**REQUIREMENT:** A line belongs in the answer only if it contains the word "green"; copy every such line from the listing below.
# # #
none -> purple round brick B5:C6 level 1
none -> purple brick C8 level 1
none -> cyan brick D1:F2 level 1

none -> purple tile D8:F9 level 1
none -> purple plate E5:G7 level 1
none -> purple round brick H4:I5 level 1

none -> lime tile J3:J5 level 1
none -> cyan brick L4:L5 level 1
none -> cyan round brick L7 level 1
# # #
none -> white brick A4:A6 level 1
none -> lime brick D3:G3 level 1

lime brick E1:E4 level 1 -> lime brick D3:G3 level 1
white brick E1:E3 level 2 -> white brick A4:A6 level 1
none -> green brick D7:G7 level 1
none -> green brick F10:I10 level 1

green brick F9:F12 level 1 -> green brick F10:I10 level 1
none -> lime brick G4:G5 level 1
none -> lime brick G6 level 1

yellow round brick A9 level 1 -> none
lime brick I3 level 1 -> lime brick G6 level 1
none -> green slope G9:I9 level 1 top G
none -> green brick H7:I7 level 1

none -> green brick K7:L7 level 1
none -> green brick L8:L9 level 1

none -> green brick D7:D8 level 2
# # #
**PROBLEM SOLUTION:**
none -> green brick D7:G7 level 1
none -> green brick F10:I10 level 1
green brick F9:F12 level 1 -> green brick F10:I10 level 1
none -> green slope G9:I9 level 1 top G
none -> green brick H7:I7 level 1
none -> green brick K7:L7 level 1
none -> green brick L8:L9 level 1
none -> green brick D7:D8 level 2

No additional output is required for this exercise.